Directions for this task:
Stop after the line containing "RGB pin R: A0 -> D4": print each line exactly from the first line of the listing up to that point.

Given records:
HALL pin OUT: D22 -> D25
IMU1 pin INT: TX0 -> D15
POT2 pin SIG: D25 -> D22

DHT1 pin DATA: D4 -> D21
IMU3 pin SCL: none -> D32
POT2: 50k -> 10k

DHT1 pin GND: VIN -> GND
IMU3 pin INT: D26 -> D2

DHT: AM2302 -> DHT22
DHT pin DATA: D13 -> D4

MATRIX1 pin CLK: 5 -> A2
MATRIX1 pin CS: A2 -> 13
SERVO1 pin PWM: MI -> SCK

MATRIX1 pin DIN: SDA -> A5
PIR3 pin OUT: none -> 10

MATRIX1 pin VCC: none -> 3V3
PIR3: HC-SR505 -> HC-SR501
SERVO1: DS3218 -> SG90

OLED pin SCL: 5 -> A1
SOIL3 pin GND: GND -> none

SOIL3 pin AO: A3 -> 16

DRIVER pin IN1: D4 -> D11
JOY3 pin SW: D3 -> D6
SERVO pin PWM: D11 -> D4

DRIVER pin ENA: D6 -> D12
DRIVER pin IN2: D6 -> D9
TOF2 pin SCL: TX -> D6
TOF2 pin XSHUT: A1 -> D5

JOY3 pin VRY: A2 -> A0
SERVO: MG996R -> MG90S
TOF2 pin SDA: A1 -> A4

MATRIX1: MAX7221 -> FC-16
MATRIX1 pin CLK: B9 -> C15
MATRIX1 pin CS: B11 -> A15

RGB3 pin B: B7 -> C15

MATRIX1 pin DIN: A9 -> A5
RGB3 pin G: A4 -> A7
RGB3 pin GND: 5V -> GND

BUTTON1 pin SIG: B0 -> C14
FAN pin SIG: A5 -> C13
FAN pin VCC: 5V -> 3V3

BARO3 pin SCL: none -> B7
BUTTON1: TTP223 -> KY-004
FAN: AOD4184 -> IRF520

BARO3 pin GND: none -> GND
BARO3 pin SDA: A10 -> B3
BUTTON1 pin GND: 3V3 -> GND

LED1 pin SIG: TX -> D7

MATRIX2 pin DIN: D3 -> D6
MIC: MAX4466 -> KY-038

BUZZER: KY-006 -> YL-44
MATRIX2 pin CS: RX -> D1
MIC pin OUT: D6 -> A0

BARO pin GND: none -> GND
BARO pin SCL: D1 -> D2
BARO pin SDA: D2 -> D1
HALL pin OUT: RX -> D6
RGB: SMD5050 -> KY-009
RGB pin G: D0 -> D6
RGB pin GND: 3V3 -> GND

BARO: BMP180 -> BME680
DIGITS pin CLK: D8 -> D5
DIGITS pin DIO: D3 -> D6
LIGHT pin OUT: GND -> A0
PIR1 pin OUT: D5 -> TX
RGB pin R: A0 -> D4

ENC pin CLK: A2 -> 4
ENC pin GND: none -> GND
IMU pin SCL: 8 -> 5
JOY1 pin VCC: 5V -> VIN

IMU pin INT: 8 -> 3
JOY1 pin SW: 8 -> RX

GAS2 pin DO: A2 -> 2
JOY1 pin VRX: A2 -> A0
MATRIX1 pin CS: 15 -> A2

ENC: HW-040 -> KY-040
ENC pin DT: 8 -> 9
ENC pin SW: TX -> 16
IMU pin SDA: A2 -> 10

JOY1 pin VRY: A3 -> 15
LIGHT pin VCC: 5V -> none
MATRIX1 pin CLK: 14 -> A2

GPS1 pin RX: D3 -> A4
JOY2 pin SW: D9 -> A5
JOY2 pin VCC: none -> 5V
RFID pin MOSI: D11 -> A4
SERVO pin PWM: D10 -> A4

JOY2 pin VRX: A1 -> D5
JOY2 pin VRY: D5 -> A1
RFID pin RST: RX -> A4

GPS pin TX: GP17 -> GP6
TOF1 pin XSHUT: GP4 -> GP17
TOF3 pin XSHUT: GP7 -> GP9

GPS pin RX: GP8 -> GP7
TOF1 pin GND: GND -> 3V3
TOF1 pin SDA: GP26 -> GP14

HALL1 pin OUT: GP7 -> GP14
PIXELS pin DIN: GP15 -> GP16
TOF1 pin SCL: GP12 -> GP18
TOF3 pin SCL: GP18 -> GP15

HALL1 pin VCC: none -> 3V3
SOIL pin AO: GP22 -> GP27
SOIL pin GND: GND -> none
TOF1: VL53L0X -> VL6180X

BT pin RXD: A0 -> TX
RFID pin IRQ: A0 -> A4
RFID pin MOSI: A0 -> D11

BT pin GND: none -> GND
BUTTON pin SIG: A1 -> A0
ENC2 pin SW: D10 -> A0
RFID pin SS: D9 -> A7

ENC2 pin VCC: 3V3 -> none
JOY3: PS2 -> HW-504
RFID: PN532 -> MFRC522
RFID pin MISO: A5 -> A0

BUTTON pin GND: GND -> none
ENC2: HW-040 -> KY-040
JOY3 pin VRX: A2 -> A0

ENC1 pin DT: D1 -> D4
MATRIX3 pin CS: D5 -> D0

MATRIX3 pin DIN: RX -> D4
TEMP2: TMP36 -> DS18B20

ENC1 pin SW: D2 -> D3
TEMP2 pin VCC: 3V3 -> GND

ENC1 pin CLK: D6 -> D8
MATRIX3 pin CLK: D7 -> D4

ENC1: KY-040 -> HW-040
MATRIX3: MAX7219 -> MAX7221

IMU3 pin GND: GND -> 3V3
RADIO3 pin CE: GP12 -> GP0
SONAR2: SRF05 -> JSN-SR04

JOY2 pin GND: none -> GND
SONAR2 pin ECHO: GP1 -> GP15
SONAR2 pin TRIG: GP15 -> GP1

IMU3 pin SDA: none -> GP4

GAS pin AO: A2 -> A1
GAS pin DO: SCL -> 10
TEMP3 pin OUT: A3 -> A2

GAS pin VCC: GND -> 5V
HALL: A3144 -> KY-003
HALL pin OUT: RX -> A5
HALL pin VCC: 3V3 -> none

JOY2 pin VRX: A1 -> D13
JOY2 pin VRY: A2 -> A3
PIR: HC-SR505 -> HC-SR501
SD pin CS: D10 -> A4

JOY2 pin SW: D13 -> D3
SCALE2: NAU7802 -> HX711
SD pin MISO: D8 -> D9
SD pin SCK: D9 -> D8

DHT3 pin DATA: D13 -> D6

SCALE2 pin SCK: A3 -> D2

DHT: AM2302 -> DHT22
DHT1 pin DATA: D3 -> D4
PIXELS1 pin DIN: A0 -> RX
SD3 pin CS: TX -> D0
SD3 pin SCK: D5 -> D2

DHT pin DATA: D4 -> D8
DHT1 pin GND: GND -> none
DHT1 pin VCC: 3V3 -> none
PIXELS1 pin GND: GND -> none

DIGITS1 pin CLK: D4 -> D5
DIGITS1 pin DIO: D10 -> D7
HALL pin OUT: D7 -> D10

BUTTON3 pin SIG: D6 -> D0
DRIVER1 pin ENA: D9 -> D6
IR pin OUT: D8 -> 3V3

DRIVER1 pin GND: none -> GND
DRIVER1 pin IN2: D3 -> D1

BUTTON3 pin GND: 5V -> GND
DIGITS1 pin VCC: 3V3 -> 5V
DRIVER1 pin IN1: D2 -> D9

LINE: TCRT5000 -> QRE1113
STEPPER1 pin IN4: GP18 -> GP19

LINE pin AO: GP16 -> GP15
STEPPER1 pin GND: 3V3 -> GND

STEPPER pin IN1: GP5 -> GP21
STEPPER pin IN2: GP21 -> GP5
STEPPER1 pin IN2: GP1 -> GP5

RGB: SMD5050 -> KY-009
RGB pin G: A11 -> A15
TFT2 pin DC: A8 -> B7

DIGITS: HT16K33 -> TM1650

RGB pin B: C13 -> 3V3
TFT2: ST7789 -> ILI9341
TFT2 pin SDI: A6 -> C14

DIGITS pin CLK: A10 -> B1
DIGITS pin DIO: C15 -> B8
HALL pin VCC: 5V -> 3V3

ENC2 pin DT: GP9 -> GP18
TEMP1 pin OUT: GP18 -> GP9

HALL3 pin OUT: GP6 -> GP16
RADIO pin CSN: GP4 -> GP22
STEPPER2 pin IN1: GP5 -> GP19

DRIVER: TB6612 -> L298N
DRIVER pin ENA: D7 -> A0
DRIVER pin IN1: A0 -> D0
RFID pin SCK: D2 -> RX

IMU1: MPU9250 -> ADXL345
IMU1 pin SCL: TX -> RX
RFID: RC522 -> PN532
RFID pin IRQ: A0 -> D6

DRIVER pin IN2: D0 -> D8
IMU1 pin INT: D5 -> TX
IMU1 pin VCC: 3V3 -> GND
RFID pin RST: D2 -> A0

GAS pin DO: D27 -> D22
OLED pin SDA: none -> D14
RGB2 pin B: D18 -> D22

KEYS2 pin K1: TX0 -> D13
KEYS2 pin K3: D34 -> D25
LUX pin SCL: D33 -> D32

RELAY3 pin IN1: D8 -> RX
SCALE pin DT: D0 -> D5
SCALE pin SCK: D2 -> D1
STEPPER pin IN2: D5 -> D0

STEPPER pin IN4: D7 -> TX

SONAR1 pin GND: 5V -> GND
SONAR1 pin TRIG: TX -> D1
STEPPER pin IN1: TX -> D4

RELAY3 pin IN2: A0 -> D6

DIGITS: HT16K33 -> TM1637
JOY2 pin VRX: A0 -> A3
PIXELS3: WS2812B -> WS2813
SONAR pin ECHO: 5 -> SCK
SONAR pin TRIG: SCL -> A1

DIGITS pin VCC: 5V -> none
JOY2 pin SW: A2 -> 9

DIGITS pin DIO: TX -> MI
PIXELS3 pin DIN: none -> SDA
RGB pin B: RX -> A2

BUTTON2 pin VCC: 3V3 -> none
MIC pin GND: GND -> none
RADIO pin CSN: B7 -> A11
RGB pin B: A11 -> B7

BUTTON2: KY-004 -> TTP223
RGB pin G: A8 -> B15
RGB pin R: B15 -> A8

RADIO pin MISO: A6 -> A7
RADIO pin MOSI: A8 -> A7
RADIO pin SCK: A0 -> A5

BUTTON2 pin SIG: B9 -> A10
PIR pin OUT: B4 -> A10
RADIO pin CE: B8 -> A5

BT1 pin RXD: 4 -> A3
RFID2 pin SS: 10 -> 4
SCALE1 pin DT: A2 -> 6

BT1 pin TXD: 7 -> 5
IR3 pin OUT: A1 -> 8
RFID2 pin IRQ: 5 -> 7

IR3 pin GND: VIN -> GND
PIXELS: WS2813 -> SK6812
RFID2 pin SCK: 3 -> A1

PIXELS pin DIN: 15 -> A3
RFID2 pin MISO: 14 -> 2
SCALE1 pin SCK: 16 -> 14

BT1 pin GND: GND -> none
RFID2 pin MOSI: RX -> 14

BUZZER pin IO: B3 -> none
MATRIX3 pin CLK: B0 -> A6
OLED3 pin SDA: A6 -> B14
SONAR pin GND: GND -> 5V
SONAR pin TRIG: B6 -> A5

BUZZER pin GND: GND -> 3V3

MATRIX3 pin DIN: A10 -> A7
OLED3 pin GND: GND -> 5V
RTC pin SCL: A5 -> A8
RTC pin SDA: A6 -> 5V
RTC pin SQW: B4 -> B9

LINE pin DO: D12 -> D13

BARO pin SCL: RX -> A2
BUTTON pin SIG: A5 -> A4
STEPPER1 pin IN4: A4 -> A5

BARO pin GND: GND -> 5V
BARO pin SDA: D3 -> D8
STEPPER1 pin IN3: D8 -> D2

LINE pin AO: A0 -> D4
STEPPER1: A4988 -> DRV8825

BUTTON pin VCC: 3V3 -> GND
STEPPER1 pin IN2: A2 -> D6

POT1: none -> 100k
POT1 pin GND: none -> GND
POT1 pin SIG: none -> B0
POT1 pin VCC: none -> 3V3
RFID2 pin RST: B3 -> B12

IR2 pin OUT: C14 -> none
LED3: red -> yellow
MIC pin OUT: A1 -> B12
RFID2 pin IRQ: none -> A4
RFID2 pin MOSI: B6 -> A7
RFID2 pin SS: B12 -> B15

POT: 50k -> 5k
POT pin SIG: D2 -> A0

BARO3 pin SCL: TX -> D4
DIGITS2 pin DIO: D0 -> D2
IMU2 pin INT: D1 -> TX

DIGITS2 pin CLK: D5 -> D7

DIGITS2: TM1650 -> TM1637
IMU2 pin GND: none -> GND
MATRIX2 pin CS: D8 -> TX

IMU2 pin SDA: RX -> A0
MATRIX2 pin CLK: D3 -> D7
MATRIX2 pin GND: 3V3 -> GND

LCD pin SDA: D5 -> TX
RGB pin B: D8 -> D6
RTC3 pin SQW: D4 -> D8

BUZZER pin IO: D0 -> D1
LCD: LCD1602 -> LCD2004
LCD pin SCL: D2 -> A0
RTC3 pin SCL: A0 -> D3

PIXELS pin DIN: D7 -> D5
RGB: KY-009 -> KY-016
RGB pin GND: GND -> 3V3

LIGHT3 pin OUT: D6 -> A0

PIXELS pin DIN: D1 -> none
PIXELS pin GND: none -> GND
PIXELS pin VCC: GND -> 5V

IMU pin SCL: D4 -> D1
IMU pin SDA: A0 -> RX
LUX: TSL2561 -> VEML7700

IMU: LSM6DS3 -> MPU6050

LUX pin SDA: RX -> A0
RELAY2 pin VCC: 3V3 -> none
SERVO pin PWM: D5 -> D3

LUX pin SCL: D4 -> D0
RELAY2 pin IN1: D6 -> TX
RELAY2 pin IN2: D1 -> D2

Response to this task:
HALL pin OUT: D22 -> D25
IMU1 pin INT: TX0 -> D15
POT2 pin SIG: D25 -> D22

DHT1 pin DATA: D4 -> D21
IMU3 pin SCL: none -> D32
POT2: 50k -> 10k

DHT1 pin GND: VIN -> GND
IMU3 pin INT: D26 -> D2

DHT: AM2302 -> DHT22
DHT pin DATA: D13 -> D4

MATRIX1 pin CLK: 5 -> A2
MATRIX1 pin CS: A2 -> 13
SERVO1 pin PWM: MI -> SCK

MATRIX1 pin DIN: SDA -> A5
PIR3 pin OUT: none -> 10

MATRIX1 pin VCC: none -> 3V3
PIR3: HC-SR505 -> HC-SR501
SERVO1: DS3218 -> SG90

OLED pin SCL: 5 -> A1
SOIL3 pin GND: GND -> none

SOIL3 pin AO: A3 -> 16

DRIVER pin IN1: D4 -> D11
JOY3 pin SW: D3 -> D6
SERVO pin PWM: D11 -> D4

DRIVER pin ENA: D6 -> D12
DRIVER pin IN2: D6 -> D9
TOF2 pin SCL: TX -> D6
TOF2 pin XSHUT: A1 -> D5

JOY3 pin VRY: A2 -> A0
SERVO: MG996R -> MG90S
TOF2 pin SDA: A1 -> A4

MATRIX1: MAX7221 -> FC-16
MATRIX1 pin CLK: B9 -> C15
MATRIX1 pin CS: B11 -> A15

RGB3 pin B: B7 -> C15

MATRIX1 pin DIN: A9 -> A5
RGB3 pin G: A4 -> A7
RGB3 pin GND: 5V -> GND

BUTTON1 pin SIG: B0 -> C14
FAN pin SIG: A5 -> C13
FAN pin VCC: 5V -> 3V3

BARO3 pin SCL: none -> B7
BUTTON1: TTP223 -> KY-004
FAN: AOD4184 -> IRF520

BARO3 pin GND: none -> GND
BARO3 pin SDA: A10 -> B3
BUTTON1 pin GND: 3V3 -> GND

LED1 pin SIG: TX -> D7

MATRIX2 pin DIN: D3 -> D6
MIC: MAX4466 -> KY-038

BUZZER: KY-006 -> YL-44
MATRIX2 pin CS: RX -> D1
MIC pin OUT: D6 -> A0

BARO pin GND: none -> GND
BARO pin SCL: D1 -> D2
BARO pin SDA: D2 -> D1
HALL pin OUT: RX -> D6
RGB: SMD5050 -> KY-009
RGB pin G: D0 -> D6
RGB pin GND: 3V3 -> GND

BARO: BMP180 -> BME680
DIGITS pin CLK: D8 -> D5
DIGITS pin DIO: D3 -> D6
LIGHT pin OUT: GND -> A0
PIR1 pin OUT: D5 -> TX
RGB pin R: A0 -> D4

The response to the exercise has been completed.